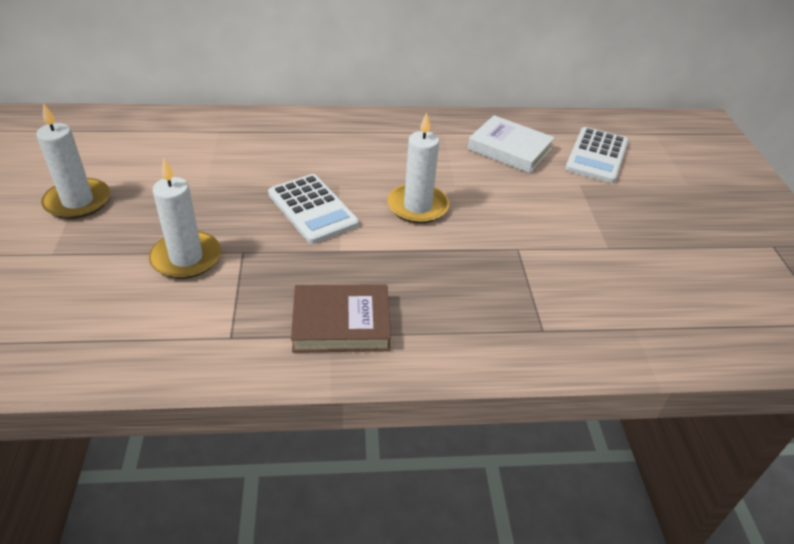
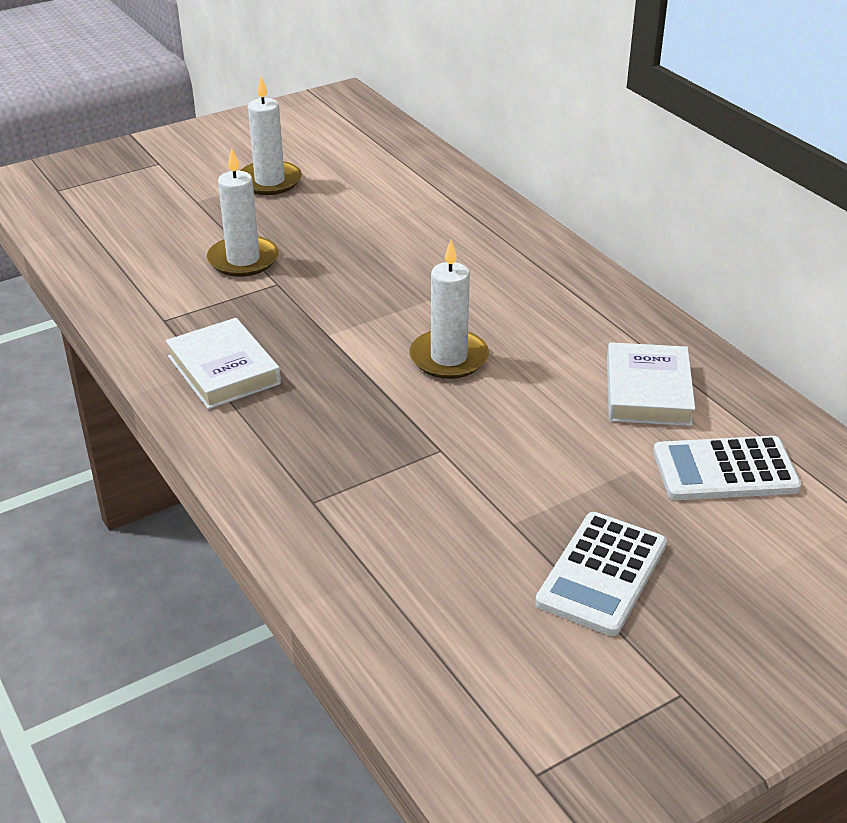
camera: 65 degrees right, 5 degrees down
white calculator [268,174,359,244] -> white calculator moved to [535,512,667,636]
brown book [291,284,391,353] -> white book [166,318,281,409]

### What to do:
From the data, work out how many lines include the word "white"; the reply is that number and nothing else.

### Finished exercise:
2